ACTIVITY
Copy the entries exactly, through the "RTC pin SDA: A4 -> A3" line.

[Stored items from a collection]

--*--

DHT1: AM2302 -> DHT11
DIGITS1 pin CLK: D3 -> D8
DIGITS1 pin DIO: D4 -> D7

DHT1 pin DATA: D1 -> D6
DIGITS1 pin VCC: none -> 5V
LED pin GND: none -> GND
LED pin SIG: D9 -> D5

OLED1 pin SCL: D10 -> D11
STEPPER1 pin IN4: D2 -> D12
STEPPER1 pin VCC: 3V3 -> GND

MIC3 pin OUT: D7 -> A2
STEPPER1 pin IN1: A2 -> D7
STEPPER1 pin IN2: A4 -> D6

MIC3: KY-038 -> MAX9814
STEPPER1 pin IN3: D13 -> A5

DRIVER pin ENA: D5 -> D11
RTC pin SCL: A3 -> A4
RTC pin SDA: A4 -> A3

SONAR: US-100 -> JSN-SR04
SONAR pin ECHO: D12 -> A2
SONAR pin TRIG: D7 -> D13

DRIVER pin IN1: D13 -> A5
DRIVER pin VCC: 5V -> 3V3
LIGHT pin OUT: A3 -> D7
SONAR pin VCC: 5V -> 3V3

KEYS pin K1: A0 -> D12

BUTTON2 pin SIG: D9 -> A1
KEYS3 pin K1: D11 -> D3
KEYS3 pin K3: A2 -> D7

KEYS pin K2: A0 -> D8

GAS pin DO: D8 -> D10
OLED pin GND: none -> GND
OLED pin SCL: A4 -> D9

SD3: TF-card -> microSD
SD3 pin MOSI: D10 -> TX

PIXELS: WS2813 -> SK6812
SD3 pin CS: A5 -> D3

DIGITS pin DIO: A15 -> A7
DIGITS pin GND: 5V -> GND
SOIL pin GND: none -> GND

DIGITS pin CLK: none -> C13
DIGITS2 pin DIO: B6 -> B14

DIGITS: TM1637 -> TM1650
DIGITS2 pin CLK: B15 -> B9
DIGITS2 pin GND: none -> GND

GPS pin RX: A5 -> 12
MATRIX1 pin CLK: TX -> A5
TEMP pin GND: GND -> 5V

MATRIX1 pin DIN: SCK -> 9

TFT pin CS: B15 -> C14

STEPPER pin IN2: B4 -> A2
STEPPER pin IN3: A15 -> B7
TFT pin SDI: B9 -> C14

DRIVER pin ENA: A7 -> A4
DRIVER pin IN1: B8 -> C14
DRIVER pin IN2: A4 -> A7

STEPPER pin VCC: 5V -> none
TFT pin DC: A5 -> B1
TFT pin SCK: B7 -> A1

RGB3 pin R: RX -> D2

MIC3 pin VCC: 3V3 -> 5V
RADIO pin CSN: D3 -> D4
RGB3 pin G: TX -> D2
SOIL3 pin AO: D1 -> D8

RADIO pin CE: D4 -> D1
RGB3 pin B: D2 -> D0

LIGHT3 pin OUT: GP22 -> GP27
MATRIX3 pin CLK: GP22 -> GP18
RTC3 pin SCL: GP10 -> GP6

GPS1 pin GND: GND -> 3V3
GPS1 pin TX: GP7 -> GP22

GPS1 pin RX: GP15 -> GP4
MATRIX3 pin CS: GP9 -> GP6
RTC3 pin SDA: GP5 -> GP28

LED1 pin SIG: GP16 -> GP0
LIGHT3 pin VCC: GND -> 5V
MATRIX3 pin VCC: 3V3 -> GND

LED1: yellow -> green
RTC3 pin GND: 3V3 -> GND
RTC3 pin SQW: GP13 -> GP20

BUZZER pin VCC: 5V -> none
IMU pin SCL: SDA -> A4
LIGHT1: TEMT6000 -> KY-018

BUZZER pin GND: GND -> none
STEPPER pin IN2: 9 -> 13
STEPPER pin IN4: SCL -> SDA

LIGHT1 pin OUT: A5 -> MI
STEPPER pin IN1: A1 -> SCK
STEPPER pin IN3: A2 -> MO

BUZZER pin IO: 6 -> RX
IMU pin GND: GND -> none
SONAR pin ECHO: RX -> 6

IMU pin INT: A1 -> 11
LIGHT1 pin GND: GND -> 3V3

--*--

RESULT OF THE EXERCISE
DHT1: AM2302 -> DHT11
DIGITS1 pin CLK: D3 -> D8
DIGITS1 pin DIO: D4 -> D7

DHT1 pin DATA: D1 -> D6
DIGITS1 pin VCC: none -> 5V
LED pin GND: none -> GND
LED pin SIG: D9 -> D5

OLED1 pin SCL: D10 -> D11
STEPPER1 pin IN4: D2 -> D12
STEPPER1 pin VCC: 3V3 -> GND

MIC3 pin OUT: D7 -> A2
STEPPER1 pin IN1: A2 -> D7
STEPPER1 pin IN2: A4 -> D6

MIC3: KY-038 -> MAX9814
STEPPER1 pin IN3: D13 -> A5

DRIVER pin ENA: D5 -> D11
RTC pin SCL: A3 -> A4
RTC pin SDA: A4 -> A3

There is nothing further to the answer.